[[ ENTRIES SHOWN, beginning ]]

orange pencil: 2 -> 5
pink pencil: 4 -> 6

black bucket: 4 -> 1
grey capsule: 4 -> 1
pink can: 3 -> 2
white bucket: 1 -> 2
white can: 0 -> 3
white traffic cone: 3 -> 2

[[ ENTRIES SHOWN, end ]]
[[ ENTRIES SHOWN, beginning ]]

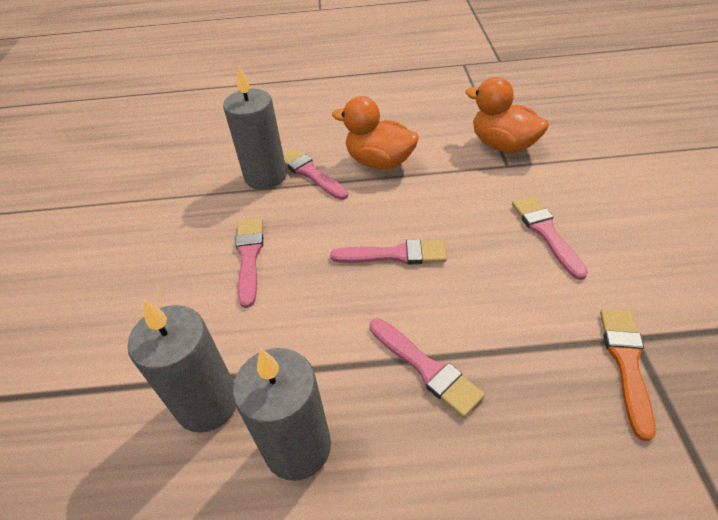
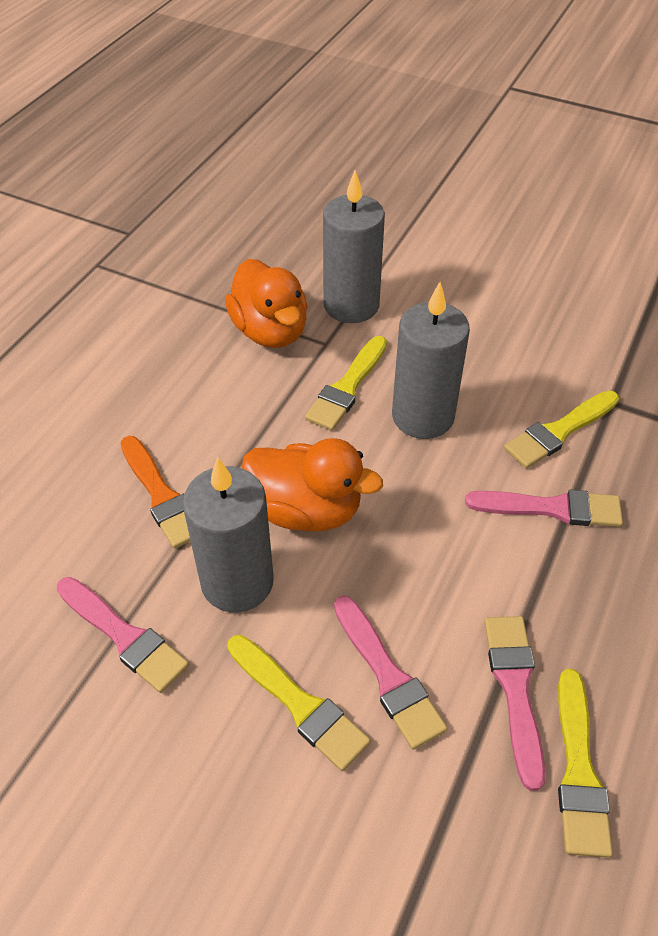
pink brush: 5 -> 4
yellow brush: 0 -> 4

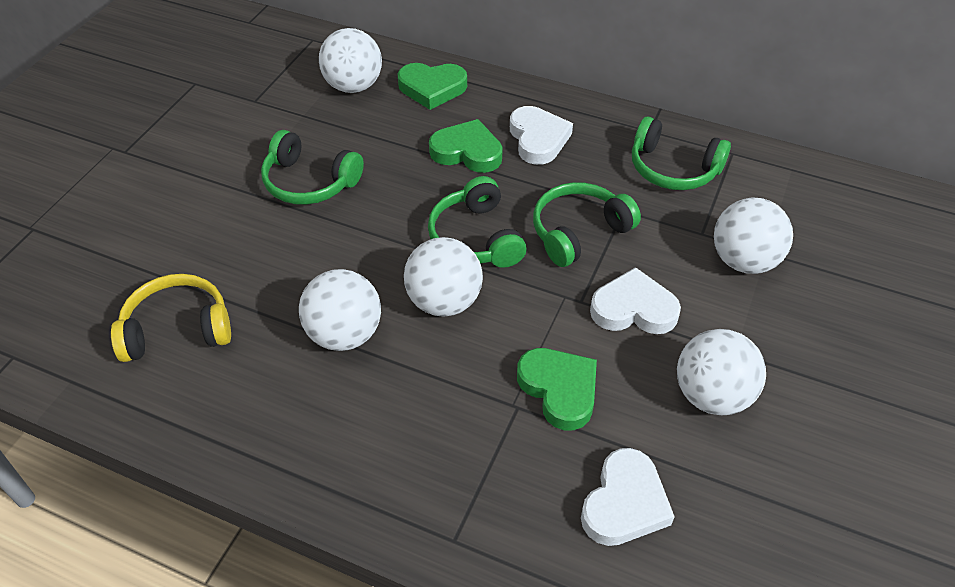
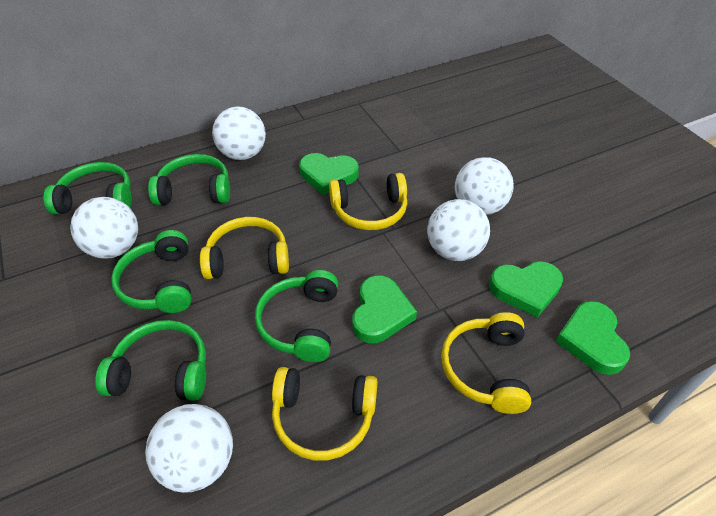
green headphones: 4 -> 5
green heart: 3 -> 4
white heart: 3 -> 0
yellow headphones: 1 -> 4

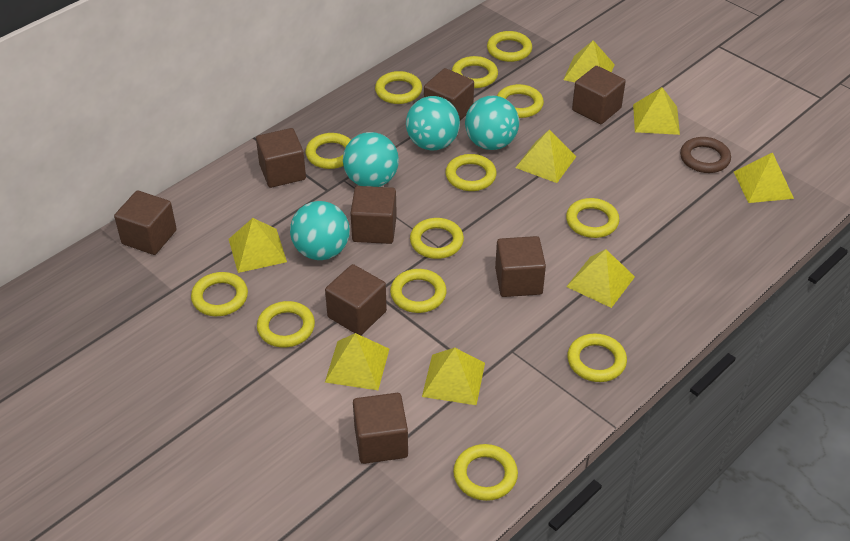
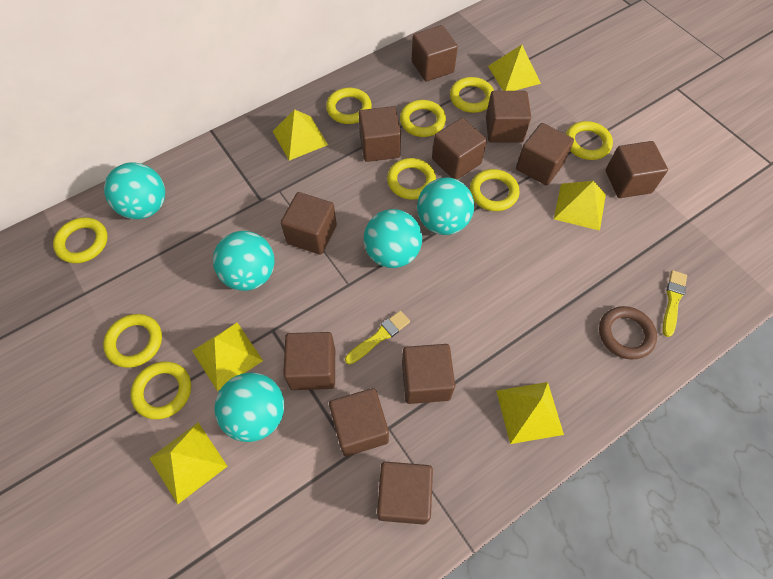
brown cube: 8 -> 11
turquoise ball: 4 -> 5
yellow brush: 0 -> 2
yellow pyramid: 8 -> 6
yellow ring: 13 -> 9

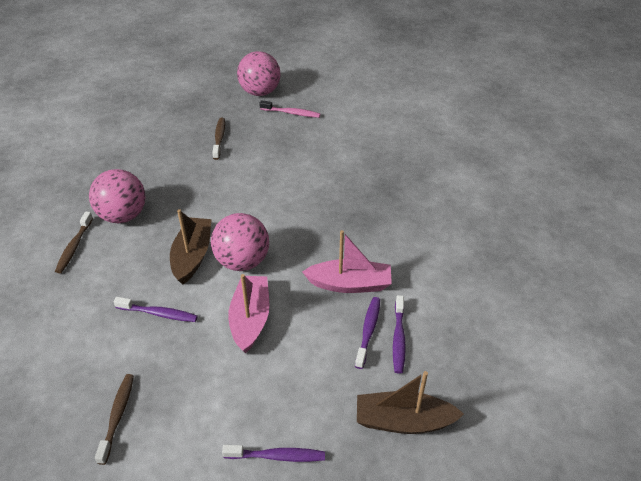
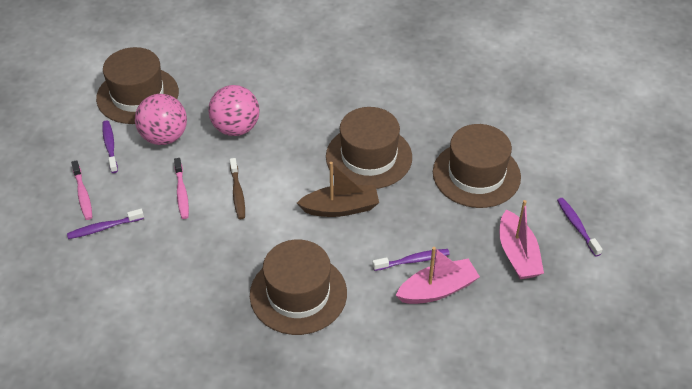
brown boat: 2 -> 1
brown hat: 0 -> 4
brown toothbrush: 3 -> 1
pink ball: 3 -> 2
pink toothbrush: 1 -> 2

[[ ENTRIES SHOWN, end ]]

# [EXERCISE DIRECTIONS]
Write out exactly the lines above between the line with "brown toothbrush: 3 -> 1" and the line with "pink toothbrush: 1 -> 2", inclusive, and nothing beyond them.

# [ANSWER SPACE]
brown toothbrush: 3 -> 1
pink ball: 3 -> 2
pink toothbrush: 1 -> 2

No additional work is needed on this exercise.